• **WHAT YOU WILL DO**: Reproduce every one of the rows below word for word.

(Rows from a pointing dataset)
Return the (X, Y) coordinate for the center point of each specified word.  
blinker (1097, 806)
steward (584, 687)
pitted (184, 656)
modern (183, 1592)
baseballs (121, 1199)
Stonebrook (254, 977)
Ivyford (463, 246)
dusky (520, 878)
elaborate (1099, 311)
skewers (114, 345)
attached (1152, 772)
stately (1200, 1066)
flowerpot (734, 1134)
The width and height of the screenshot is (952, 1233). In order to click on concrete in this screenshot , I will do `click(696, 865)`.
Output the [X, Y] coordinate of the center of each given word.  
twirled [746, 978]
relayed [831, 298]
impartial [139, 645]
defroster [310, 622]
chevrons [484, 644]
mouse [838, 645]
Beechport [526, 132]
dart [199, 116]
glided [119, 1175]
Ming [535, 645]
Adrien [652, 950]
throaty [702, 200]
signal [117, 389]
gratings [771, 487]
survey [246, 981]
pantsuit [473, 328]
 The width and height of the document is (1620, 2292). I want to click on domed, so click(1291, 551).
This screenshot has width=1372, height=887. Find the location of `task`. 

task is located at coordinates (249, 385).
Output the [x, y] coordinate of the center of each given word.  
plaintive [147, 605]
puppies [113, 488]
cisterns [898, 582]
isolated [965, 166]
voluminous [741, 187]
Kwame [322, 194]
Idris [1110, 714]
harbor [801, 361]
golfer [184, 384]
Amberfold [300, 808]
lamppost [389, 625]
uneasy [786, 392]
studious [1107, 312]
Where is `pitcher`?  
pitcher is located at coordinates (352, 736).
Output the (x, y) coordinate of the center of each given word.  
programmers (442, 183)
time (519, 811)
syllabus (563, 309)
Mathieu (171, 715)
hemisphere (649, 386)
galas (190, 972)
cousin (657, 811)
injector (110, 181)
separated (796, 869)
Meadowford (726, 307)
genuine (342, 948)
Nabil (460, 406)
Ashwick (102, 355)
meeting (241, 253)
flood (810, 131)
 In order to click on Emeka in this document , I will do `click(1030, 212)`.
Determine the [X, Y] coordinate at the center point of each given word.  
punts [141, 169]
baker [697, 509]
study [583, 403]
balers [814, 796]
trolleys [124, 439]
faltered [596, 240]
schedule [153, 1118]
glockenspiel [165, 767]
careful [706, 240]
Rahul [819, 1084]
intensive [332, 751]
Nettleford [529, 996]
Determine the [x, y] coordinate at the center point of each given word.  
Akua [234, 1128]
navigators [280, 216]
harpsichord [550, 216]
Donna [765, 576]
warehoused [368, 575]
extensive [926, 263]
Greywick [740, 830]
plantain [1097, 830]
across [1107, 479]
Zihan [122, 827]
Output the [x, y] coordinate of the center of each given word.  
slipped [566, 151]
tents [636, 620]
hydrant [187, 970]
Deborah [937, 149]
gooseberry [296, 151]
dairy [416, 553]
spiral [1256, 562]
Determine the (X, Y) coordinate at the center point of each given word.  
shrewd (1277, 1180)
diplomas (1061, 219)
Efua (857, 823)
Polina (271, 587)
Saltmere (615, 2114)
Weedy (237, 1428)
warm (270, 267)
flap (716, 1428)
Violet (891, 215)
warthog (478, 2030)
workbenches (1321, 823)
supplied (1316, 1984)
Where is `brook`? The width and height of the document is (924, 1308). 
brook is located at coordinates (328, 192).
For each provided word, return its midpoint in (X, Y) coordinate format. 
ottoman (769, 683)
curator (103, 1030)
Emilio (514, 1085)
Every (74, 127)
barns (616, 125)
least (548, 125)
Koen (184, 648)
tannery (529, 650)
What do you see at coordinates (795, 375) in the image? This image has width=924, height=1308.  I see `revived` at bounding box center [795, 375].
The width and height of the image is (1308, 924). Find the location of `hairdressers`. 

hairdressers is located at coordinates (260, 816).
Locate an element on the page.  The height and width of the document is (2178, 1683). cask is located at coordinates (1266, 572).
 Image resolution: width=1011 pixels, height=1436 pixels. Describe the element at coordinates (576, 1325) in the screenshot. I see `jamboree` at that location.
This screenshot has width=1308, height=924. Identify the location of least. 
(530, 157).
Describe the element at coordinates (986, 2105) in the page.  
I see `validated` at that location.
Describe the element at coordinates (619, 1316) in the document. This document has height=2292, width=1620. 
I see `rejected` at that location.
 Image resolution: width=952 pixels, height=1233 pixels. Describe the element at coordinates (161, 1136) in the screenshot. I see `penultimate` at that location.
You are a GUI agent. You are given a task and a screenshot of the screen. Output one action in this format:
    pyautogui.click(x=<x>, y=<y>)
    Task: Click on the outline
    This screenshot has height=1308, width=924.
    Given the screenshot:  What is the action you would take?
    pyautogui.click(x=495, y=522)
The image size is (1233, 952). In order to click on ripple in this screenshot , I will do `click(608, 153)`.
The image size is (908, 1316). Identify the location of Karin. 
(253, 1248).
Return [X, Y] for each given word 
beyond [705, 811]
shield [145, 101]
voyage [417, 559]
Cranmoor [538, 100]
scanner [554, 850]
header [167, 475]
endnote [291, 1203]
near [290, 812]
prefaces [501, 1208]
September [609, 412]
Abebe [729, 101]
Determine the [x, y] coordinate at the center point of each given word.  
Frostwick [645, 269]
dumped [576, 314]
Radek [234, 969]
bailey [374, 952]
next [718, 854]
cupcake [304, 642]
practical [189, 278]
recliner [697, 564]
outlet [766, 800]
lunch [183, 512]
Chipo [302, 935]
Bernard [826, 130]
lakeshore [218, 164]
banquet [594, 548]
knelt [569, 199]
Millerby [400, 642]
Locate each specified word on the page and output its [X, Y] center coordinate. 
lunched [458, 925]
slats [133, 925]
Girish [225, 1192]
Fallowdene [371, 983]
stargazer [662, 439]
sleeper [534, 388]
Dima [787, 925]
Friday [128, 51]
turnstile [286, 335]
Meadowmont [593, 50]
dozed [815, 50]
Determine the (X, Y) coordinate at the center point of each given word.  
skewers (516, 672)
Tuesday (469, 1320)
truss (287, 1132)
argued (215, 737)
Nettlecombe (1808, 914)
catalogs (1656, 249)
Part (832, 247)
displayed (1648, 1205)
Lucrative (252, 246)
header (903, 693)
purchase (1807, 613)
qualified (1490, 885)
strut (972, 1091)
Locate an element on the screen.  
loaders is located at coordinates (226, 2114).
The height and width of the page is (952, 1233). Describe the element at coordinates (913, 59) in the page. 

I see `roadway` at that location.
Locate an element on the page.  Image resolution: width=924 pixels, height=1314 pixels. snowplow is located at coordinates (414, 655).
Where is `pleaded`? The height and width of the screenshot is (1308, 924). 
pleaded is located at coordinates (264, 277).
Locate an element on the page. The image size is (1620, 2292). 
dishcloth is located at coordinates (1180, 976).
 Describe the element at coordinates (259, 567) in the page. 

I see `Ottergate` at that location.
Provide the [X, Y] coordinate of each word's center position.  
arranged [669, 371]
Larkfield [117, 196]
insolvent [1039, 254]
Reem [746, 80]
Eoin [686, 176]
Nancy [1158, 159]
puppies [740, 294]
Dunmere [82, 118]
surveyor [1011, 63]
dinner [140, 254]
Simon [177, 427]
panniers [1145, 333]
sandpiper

• **WRITTEN SOLUTION**:
Return the (X, Y) coordinate for the center point of each specified word.  
blinker (1097, 806)
steward (584, 687)
pitted (184, 656)
modern (183, 1592)
baseballs (121, 1199)
Stonebrook (254, 977)
Ivyford (463, 246)
dusky (520, 878)
elaborate (1099, 311)
skewers (114, 345)
attached (1152, 772)
stately (1200, 1066)
flowerpot (734, 1134)
The width and height of the screenshot is (952, 1233). In order to click on concrete in this screenshot , I will do `click(696, 865)`.
Output the [X, Y] coordinate of the center of each given word.  
twirled [746, 978]
relayed [831, 298]
impartial [139, 645]
defroster [310, 622]
chevrons [484, 644]
mouse [838, 645]
Beechport [526, 132]
dart [199, 116]
glided [119, 1175]
Ming [535, 645]
Adrien [652, 950]
throaty [702, 200]
signal [117, 389]
gratings [771, 487]
survey [246, 981]
pantsuit [473, 328]
 The width and height of the document is (1620, 2292). I want to click on domed, so click(1291, 551).
This screenshot has width=1372, height=887. Find the location of `task`. 

task is located at coordinates (249, 385).
Output the [x, y] coordinate of the center of each given word.  
plaintive [147, 605]
puppies [113, 488]
cisterns [898, 582]
isolated [965, 166]
voluminous [741, 187]
Kwame [322, 194]
Idris [1110, 714]
harbor [801, 361]
golfer [184, 384]
Amberfold [300, 808]
lamppost [389, 625]
uneasy [786, 392]
studious [1107, 312]
Where is `pitcher`?  
pitcher is located at coordinates (352, 736).
Output the (x, y) coordinate of the center of each given word.  
programmers (442, 183)
time (519, 811)
syllabus (563, 309)
Mathieu (171, 715)
hemisphere (649, 386)
galas (190, 972)
cousin (657, 811)
injector (110, 181)
separated (796, 869)
Meadowford (726, 307)
genuine (342, 948)
Nabil (460, 406)
Ashwick (102, 355)
meeting (241, 253)
flood (810, 131)
 In order to click on Emeka in this document , I will do `click(1030, 212)`.
Determine the [X, Y] coordinate at the center point of each given word.  
punts [141, 169]
baker [697, 509]
study [583, 403]
balers [814, 796]
trolleys [124, 439]
faltered [596, 240]
schedule [153, 1118]
glockenspiel [165, 767]
careful [706, 240]
Rahul [819, 1084]
intensive [332, 751]
Nettleford [529, 996]
Determine the [x, y] coordinate at the center point of each given word.  
Akua [234, 1128]
navigators [280, 216]
harpsichord [550, 216]
Donna [765, 576]
warehoused [368, 575]
extensive [926, 263]
Greywick [740, 830]
plantain [1097, 830]
across [1107, 479]
Zihan [122, 827]
Output the [x, y] coordinate of the center of each given word.  
slipped [566, 151]
tents [636, 620]
hydrant [187, 970]
Deborah [937, 149]
gooseberry [296, 151]
dairy [416, 553]
spiral [1256, 562]
Determine the (X, Y) coordinate at the center point of each given word.  
shrewd (1277, 1180)
diplomas (1061, 219)
Efua (857, 823)
Polina (271, 587)
Saltmere (615, 2114)
Weedy (237, 1428)
warm (270, 267)
flap (716, 1428)
Violet (891, 215)
warthog (478, 2030)
workbenches (1321, 823)
supplied (1316, 1984)
Where is `brook`? The width and height of the document is (924, 1308). 
brook is located at coordinates (328, 192).
For each provided word, return its midpoint in (X, Y) coordinate format. 
ottoman (769, 683)
curator (103, 1030)
Emilio (514, 1085)
Every (74, 127)
barns (616, 125)
least (548, 125)
Koen (184, 648)
tannery (529, 650)
What do you see at coordinates (795, 375) in the image? This image has width=924, height=1308.  I see `revived` at bounding box center [795, 375].
The width and height of the image is (1308, 924). Find the location of `hairdressers`. 

hairdressers is located at coordinates (260, 816).
Locate an element on the page.  The height and width of the document is (2178, 1683). cask is located at coordinates (1266, 572).
 Image resolution: width=1011 pixels, height=1436 pixels. Describe the element at coordinates (576, 1325) in the screenshot. I see `jamboree` at that location.
This screenshot has width=1308, height=924. Identify the location of least. 
(530, 157).
Describe the element at coordinates (986, 2105) in the page.  
I see `validated` at that location.
Describe the element at coordinates (619, 1316) in the document. This document has height=2292, width=1620. 
I see `rejected` at that location.
 Image resolution: width=952 pixels, height=1233 pixels. Describe the element at coordinates (161, 1136) in the screenshot. I see `penultimate` at that location.
You are a GUI agent. You are given a task and a screenshot of the screen. Output one action in this format:
    pyautogui.click(x=<x>, y=<y>)
    Task: Click on the outline
    This screenshot has height=1308, width=924.
    Given the screenshot:  What is the action you would take?
    pyautogui.click(x=495, y=522)
The image size is (1233, 952). In order to click on ripple in this screenshot , I will do `click(608, 153)`.
The image size is (908, 1316). Identify the location of Karin. 
(253, 1248).
Return [X, Y] for each given word 
beyond [705, 811]
shield [145, 101]
voyage [417, 559]
Cranmoor [538, 100]
scanner [554, 850]
header [167, 475]
endnote [291, 1203]
near [290, 812]
prefaces [501, 1208]
September [609, 412]
Abebe [729, 101]
Determine the [x, y] coordinate at the center point of each given word.  
Frostwick [645, 269]
dumped [576, 314]
Radek [234, 969]
bailey [374, 952]
next [718, 854]
cupcake [304, 642]
practical [189, 278]
recliner [697, 564]
outlet [766, 800]
lunch [183, 512]
Chipo [302, 935]
Bernard [826, 130]
lakeshore [218, 164]
banquet [594, 548]
knelt [569, 199]
Millerby [400, 642]
Locate each specified word on the page and output its [X, Y] center coordinate. 
lunched [458, 925]
slats [133, 925]
Girish [225, 1192]
Fallowdene [371, 983]
stargazer [662, 439]
sleeper [534, 388]
Dima [787, 925]
Friday [128, 51]
turnstile [286, 335]
Meadowmont [593, 50]
dozed [815, 50]
Determine the (X, Y) coordinate at the center point of each given word.  
skewers (516, 672)
Tuesday (469, 1320)
truss (287, 1132)
argued (215, 737)
Nettlecombe (1808, 914)
catalogs (1656, 249)
Part (832, 247)
displayed (1648, 1205)
Lucrative (252, 246)
header (903, 693)
purchase (1807, 613)
qualified (1490, 885)
strut (972, 1091)
Locate an element on the screen.  
loaders is located at coordinates (226, 2114).
The height and width of the page is (952, 1233). Describe the element at coordinates (913, 59) in the page. 

I see `roadway` at that location.
Locate an element on the page.  Image resolution: width=924 pixels, height=1314 pixels. snowplow is located at coordinates (414, 655).
Where is `pleaded`? The height and width of the screenshot is (1308, 924). 
pleaded is located at coordinates (264, 277).
Locate an element on the page. The image size is (1620, 2292). 
dishcloth is located at coordinates (1180, 976).
 Describe the element at coordinates (259, 567) in the page. 

I see `Ottergate` at that location.
Provide the [X, Y] coordinate of each word's center position.  
arranged [669, 371]
Larkfield [117, 196]
insolvent [1039, 254]
Reem [746, 80]
Eoin [686, 176]
Nancy [1158, 159]
puppies [740, 294]
Dunmere [82, 118]
surveyor [1011, 63]
dinner [140, 254]
Simon [177, 427]
panniers [1145, 333]
sandpiper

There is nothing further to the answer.